● Your goal
Leaving every image behind, reproduce the records word for word.

● Provided material
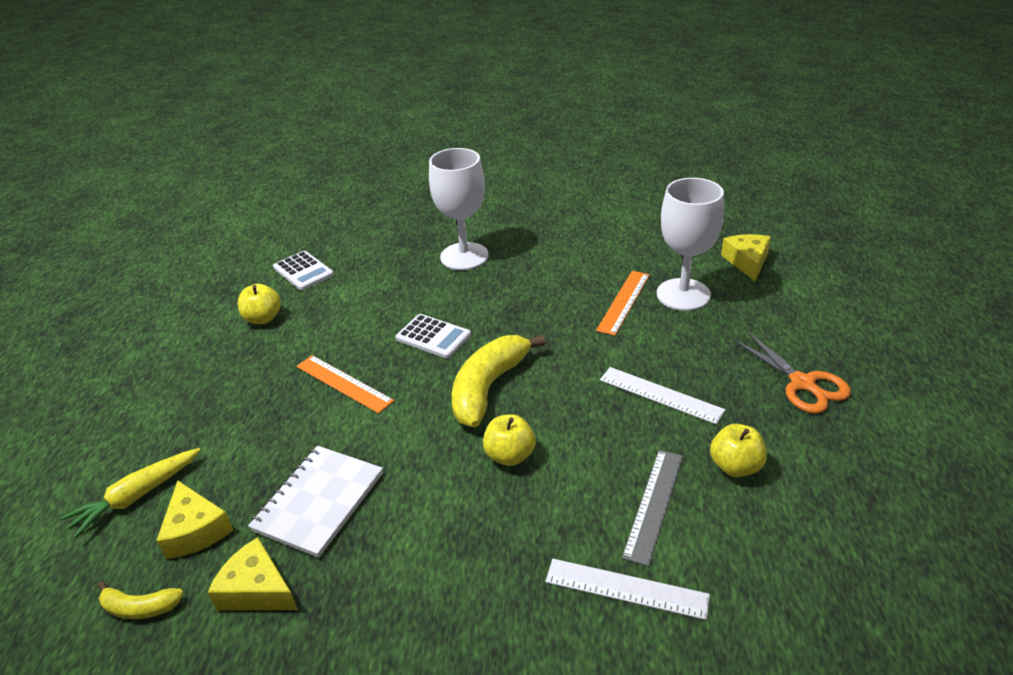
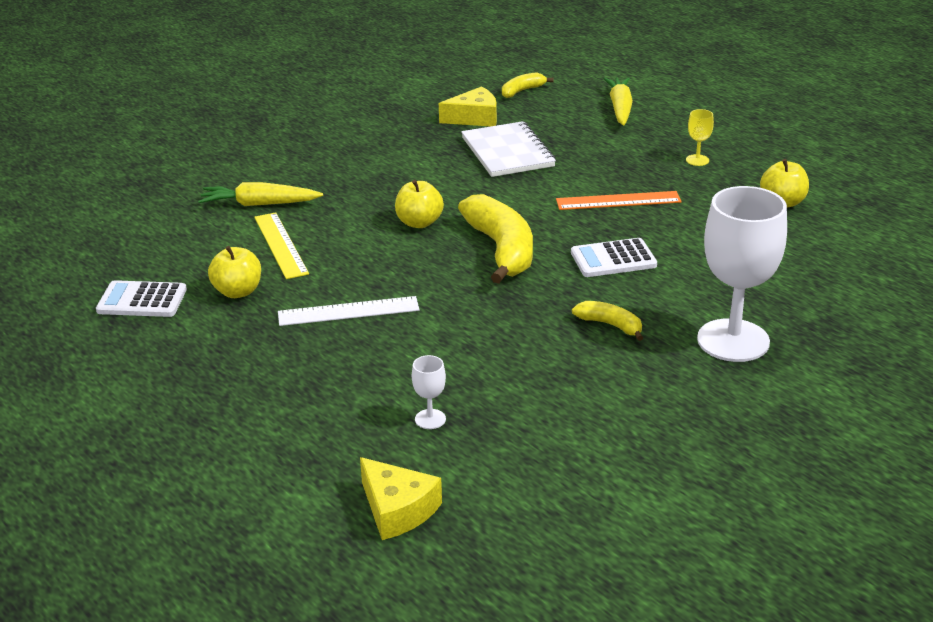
camera: 135 degrees right, 5 degrees down
(196, 530) = (555, 116): yellow cheese -> none
(224, 388) = (697, 160): none -> yellow goblet
(303, 271) = (848, 247): white calculator -> white calculator (142, 300)
(509, 296) = (610, 325): none -> yellow banana
(623, 302) = (485, 378): orange ruler -> none
(626, 588) = (259, 204): white ruler -> yellow carrot
(654, 504) = (280, 245): grey ruler -> yellow ruler
(683, 295) = (430, 419): white goblet -> white goblet, size x0.40
(802, 383) = (222, 382): orange scissors -> none

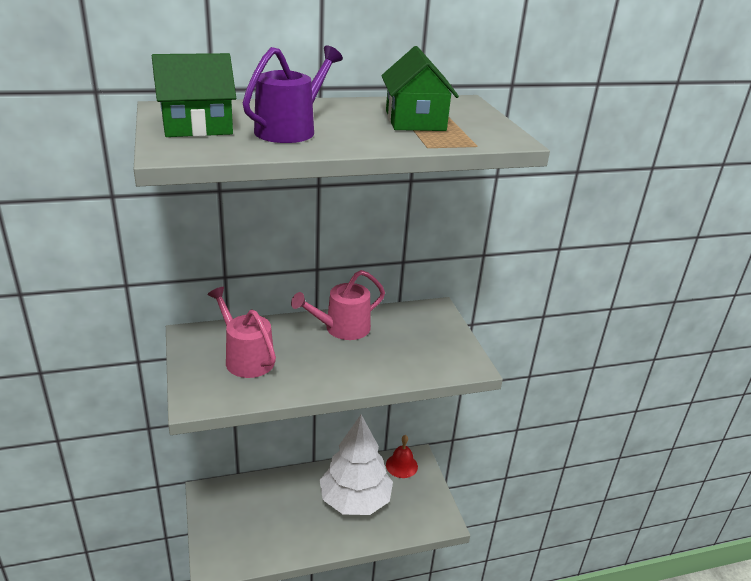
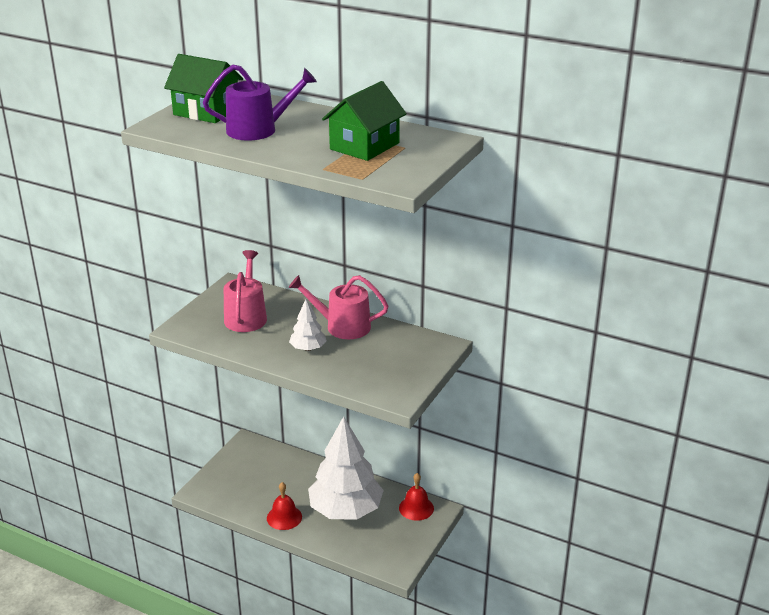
camera: 45 degrees right, 0 degrees up
(315, 539) = (284, 517): none -> red bell
(343, 361) = (308, 348): none -> white tree

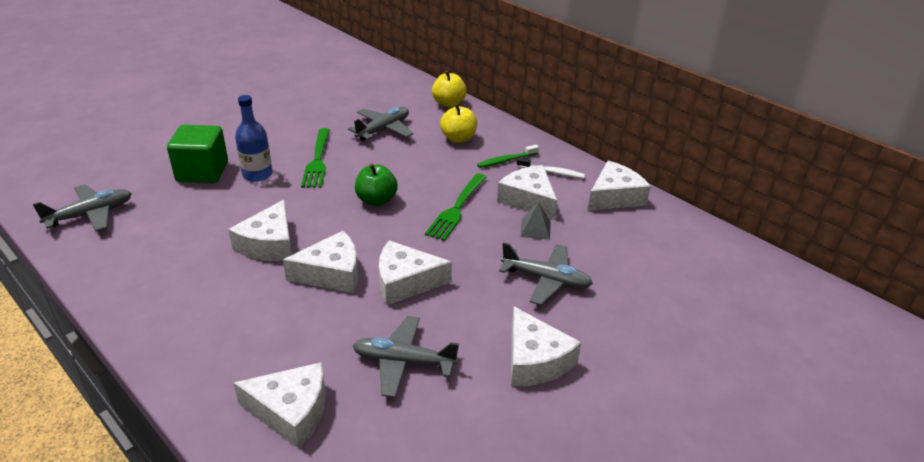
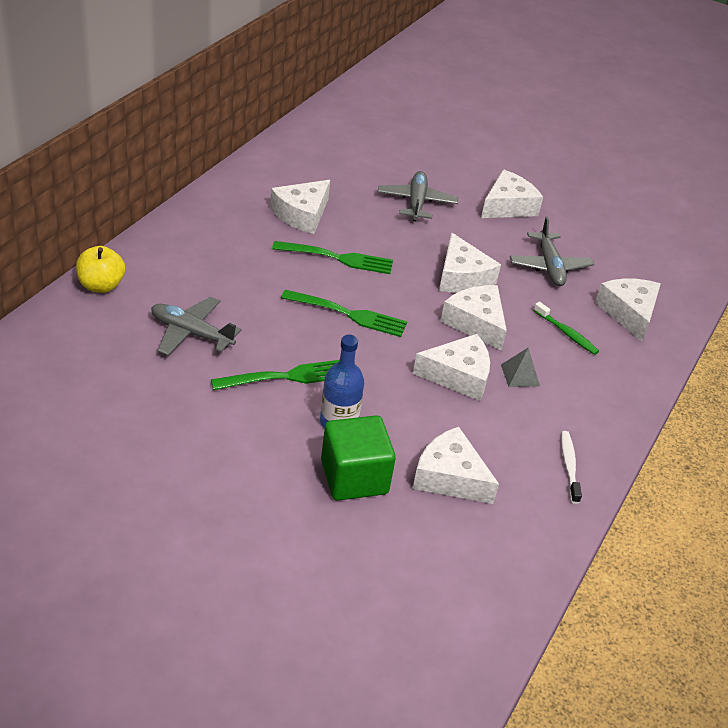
camera: 110 degrees left, 5 degrees up
(90, 215) = (488, 550): grey plane -> none
(376, 200) = (348, 314): green apple -> green fork
(458, 138) = (194, 269): yellow apple -> none
(506, 160) = (232, 231): green toothbrush -> green toothbrush (566, 333)
(535, 229) = (348, 209): grey pyramid -> grey pyramid (520, 375)
(552, 172) = (244, 201): white toothbrush -> white toothbrush (569, 466)
(614, 197) = (275, 165): white cheese -> white cheese (449, 477)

● Response below
camera: 135 degrees right, 5 degrees down
(196, 530) = (555, 116): yellow cheese -> none
(224, 388) = (697, 160): none -> yellow goblet
(303, 271) = (848, 247): white calculator -> white calculator (142, 300)
(509, 296) = (610, 325): none -> yellow banana
(623, 302) = (485, 378): orange ruler -> none
(626, 588) = (259, 204): white ruler -> yellow carrot
(654, 504) = (280, 245): grey ruler -> yellow ruler
(683, 295) = (430, 419): white goblet -> white goblet, size x0.40
(802, 383) = (222, 382): orange scissors -> none

camera: 45 degrees right, 0 degrees up
(315, 539) = (284, 517): none -> red bell
(343, 361) = (308, 348): none -> white tree

camera: 110 degrees left, 5 degrees up
(90, 215) = (488, 550): grey plane -> none
(376, 200) = (348, 314): green apple -> green fork
(458, 138) = (194, 269): yellow apple -> none
(506, 160) = (232, 231): green toothbrush -> green toothbrush (566, 333)
(535, 229) = (348, 209): grey pyramid -> grey pyramid (520, 375)
(552, 172) = (244, 201): white toothbrush -> white toothbrush (569, 466)
(614, 197) = (275, 165): white cheese -> white cheese (449, 477)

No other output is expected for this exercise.